Object state change records

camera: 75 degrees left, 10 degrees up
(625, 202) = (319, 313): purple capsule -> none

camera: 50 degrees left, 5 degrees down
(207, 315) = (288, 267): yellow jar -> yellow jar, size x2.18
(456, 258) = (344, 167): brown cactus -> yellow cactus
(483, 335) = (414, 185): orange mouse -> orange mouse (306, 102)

_Work to complete_
Transcribe every entry exactly as it reads.

_Output of the exercise_
camera: 75 degrees left, 10 degrees up
(625, 202) = (319, 313): purple capsule -> none

camera: 50 degrees left, 5 degrees down
(207, 315) = (288, 267): yellow jar -> yellow jar, size x2.18
(456, 258) = (344, 167): brown cactus -> yellow cactus
(483, 335) = (414, 185): orange mouse -> orange mouse (306, 102)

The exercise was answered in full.